*What the exercise asks:* Write out, word for word, the part of the listing below that opens with the line containing "pink triangle: (356, 189)" and closes with the line containing "pink semicircle: (56, 649)", keeping both of those lines and adding no others.

*Information given:*

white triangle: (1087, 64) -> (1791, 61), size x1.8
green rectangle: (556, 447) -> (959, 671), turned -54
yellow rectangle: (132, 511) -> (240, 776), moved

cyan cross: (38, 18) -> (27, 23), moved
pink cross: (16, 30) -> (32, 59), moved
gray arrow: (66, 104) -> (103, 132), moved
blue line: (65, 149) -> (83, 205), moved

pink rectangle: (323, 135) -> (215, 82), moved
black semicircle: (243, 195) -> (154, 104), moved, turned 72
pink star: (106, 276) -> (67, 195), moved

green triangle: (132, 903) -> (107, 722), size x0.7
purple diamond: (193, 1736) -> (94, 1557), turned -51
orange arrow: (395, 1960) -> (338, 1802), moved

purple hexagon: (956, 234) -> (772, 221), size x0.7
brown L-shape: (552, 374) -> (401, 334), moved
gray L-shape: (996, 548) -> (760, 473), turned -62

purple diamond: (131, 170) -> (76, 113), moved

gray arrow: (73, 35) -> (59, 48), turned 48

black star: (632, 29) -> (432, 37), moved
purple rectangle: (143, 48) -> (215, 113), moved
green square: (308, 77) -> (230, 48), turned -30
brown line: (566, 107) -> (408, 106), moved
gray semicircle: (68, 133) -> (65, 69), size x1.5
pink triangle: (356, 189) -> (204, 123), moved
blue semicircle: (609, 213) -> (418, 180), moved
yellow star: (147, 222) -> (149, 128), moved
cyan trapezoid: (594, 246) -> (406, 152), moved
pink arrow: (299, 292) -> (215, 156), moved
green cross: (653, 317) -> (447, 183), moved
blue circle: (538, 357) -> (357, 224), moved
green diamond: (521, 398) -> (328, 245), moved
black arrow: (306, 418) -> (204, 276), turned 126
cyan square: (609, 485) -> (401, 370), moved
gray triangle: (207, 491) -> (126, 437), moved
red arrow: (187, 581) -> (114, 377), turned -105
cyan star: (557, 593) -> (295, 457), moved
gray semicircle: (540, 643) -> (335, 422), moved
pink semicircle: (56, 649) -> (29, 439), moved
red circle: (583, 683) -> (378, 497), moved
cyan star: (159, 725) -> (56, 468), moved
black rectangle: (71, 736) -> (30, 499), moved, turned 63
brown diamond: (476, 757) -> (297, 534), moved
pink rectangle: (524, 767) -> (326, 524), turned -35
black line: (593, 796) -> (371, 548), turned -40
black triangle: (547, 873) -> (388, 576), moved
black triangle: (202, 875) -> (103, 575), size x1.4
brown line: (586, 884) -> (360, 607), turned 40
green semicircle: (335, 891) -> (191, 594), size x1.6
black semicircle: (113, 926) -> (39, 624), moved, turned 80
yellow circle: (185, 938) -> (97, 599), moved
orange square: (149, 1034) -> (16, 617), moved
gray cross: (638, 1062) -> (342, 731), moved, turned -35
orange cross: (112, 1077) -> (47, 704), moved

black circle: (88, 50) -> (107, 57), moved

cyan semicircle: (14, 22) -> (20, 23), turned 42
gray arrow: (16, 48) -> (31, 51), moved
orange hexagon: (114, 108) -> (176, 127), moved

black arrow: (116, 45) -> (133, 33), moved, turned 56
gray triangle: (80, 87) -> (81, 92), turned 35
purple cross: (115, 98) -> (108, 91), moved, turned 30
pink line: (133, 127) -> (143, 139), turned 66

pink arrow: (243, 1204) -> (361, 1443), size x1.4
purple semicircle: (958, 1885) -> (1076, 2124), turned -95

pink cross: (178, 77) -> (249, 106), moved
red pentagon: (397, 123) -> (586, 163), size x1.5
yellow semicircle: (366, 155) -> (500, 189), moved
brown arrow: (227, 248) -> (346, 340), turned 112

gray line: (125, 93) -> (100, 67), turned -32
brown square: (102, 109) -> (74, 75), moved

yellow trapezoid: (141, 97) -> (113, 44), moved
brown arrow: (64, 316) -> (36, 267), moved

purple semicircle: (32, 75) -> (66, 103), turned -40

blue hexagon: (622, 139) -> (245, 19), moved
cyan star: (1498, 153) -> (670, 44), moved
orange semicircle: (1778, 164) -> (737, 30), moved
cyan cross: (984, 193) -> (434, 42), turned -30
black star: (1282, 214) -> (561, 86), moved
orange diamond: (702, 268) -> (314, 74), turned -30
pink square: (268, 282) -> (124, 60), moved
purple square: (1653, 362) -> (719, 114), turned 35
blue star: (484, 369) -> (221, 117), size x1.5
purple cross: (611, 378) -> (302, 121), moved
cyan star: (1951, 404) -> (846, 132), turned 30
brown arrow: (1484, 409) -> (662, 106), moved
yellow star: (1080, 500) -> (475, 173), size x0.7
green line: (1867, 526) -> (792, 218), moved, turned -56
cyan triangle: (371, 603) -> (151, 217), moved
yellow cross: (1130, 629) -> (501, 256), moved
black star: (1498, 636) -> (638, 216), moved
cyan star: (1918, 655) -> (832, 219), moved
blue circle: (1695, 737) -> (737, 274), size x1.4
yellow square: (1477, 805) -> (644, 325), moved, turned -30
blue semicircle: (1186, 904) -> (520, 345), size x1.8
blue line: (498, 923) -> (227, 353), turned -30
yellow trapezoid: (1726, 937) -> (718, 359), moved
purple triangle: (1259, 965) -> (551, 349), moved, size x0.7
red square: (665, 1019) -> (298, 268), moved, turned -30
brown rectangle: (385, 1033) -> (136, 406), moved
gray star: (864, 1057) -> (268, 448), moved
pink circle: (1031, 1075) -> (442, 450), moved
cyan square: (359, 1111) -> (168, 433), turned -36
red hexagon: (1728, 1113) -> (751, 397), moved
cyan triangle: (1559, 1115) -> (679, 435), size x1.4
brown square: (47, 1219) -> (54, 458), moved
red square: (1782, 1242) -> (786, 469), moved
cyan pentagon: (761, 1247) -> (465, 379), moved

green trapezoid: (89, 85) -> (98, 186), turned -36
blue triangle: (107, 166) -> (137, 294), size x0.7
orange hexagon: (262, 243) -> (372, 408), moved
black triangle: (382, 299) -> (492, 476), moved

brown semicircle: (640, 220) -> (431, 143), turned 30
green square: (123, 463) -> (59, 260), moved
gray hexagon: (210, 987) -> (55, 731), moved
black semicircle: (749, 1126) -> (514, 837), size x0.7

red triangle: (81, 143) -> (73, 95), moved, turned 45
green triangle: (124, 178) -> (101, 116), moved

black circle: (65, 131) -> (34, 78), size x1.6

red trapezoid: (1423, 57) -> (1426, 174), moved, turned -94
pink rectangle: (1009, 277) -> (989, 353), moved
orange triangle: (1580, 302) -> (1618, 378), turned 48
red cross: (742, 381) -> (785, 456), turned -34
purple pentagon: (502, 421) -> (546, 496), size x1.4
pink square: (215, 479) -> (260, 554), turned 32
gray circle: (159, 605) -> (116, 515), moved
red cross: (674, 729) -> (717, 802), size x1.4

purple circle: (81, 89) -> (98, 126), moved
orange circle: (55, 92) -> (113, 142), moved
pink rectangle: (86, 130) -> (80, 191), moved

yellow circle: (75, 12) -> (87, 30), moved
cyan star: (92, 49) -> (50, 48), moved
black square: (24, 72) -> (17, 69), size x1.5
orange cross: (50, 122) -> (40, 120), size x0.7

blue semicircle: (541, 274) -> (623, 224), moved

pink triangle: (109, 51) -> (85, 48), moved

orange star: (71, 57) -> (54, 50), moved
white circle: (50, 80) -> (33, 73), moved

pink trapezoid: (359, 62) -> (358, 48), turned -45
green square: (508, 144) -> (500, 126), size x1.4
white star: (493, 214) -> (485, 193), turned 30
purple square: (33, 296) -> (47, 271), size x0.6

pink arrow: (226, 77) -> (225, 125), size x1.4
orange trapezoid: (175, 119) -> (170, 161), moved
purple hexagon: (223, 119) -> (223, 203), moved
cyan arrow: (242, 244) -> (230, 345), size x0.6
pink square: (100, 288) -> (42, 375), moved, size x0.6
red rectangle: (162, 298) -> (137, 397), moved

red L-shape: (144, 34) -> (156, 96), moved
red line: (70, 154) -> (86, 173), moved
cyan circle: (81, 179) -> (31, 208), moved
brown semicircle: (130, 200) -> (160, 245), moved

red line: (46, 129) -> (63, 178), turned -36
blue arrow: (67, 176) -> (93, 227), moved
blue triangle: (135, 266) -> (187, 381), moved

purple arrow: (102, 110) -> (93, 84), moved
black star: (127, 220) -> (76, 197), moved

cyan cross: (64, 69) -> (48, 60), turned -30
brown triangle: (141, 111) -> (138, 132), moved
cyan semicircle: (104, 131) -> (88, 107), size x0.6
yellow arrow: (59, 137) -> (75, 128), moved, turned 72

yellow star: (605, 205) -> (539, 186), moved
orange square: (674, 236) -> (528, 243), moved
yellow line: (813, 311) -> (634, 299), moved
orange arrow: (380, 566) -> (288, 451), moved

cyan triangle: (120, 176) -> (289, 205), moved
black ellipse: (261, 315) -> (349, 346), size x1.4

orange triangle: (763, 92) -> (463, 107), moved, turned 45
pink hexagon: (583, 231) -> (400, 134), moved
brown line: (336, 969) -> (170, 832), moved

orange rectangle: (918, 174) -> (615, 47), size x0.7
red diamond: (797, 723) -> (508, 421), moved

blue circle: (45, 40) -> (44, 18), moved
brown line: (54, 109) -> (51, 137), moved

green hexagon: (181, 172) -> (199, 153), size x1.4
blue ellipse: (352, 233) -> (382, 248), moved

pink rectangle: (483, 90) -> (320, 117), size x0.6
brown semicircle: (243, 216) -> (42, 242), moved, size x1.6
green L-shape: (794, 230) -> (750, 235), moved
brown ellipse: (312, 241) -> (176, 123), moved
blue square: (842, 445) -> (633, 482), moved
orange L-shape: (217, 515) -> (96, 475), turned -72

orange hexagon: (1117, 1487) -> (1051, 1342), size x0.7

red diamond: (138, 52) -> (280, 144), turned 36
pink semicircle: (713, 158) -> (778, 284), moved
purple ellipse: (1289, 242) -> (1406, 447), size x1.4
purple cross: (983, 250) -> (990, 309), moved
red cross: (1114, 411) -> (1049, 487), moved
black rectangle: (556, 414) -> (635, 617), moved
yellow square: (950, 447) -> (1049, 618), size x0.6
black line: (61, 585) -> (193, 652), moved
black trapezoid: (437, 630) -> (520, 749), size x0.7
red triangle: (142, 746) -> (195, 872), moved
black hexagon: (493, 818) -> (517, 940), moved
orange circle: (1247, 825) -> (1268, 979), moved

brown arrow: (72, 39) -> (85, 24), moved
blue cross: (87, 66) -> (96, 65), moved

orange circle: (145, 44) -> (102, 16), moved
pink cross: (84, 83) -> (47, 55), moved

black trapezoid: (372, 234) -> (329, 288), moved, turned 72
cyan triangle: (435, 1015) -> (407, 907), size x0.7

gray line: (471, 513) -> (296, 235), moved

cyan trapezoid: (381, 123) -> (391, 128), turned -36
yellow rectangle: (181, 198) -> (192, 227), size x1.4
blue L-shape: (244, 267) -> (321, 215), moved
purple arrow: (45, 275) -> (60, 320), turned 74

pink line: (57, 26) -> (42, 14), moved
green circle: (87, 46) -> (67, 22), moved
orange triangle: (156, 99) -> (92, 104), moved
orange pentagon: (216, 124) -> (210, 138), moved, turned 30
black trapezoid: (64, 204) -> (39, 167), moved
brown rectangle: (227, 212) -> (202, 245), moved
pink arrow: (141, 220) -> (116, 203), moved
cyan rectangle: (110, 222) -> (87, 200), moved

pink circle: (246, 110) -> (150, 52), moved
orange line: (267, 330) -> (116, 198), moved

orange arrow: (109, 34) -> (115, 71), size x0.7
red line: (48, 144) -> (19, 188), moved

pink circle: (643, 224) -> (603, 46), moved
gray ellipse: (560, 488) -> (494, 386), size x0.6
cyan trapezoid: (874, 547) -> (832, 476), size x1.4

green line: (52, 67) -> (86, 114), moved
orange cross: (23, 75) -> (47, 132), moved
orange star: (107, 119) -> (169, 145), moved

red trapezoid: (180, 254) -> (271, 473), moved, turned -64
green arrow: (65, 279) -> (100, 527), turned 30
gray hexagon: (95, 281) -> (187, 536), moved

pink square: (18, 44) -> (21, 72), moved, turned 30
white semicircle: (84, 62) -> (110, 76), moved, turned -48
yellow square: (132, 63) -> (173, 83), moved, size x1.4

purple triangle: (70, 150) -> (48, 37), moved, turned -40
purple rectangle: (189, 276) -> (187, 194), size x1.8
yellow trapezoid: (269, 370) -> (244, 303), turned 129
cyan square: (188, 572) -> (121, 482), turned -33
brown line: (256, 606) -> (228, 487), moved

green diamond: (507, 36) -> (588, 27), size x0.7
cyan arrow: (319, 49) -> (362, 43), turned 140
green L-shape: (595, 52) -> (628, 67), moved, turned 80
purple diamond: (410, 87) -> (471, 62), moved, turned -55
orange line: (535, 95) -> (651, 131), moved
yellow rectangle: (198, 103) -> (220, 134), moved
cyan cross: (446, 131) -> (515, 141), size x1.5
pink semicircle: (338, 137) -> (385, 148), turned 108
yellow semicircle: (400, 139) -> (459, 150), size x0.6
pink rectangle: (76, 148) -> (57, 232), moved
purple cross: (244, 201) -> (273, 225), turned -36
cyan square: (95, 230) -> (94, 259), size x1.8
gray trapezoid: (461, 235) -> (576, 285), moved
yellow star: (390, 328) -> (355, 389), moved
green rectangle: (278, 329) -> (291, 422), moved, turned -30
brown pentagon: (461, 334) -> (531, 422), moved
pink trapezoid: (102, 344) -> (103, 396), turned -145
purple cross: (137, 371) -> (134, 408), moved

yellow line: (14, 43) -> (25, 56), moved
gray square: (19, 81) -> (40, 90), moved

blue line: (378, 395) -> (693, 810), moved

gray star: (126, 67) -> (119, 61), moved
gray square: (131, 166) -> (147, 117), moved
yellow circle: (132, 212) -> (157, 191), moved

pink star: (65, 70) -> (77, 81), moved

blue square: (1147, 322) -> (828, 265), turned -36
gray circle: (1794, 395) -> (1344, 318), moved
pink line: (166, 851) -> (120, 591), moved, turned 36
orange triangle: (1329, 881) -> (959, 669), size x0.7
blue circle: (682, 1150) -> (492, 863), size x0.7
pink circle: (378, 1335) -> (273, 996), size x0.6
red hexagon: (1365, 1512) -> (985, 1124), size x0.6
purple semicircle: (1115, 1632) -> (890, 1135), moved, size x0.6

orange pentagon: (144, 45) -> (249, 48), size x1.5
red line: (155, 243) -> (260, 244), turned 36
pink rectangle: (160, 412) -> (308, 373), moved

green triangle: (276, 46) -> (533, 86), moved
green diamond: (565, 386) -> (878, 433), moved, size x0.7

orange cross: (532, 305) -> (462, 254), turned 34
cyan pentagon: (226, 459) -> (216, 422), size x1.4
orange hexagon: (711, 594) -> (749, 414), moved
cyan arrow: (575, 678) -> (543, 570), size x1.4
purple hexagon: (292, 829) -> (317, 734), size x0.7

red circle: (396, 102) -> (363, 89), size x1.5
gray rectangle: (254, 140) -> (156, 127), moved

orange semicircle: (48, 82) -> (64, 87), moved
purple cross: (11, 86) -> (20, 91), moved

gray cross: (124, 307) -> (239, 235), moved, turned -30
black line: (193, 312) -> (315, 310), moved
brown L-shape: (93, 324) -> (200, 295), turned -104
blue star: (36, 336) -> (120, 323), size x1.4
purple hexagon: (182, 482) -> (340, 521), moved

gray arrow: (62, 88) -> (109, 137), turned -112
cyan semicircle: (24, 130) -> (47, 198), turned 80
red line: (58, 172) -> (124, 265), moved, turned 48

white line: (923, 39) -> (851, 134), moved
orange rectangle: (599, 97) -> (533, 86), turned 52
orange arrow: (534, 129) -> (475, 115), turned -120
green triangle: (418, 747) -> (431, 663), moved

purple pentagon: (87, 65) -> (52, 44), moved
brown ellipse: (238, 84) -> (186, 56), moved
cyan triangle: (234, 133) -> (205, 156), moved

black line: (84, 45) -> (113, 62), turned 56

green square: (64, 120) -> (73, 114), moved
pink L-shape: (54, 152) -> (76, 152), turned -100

*Task response:*
pink triangle: (356, 189) -> (204, 123), moved
blue semicircle: (609, 213) -> (418, 180), moved
yellow star: (147, 222) -> (149, 128), moved
cyan trapezoid: (594, 246) -> (406, 152), moved
pink arrow: (299, 292) -> (215, 156), moved
green cross: (653, 317) -> (447, 183), moved
blue circle: (538, 357) -> (357, 224), moved
green diamond: (521, 398) -> (328, 245), moved
black arrow: (306, 418) -> (204, 276), turned 126
cyan square: (609, 485) -> (401, 370), moved
gray triangle: (207, 491) -> (126, 437), moved
red arrow: (187, 581) -> (114, 377), turned -105
cyan star: (557, 593) -> (295, 457), moved
gray semicircle: (540, 643) -> (335, 422), moved
pink semicircle: (56, 649) -> (29, 439), moved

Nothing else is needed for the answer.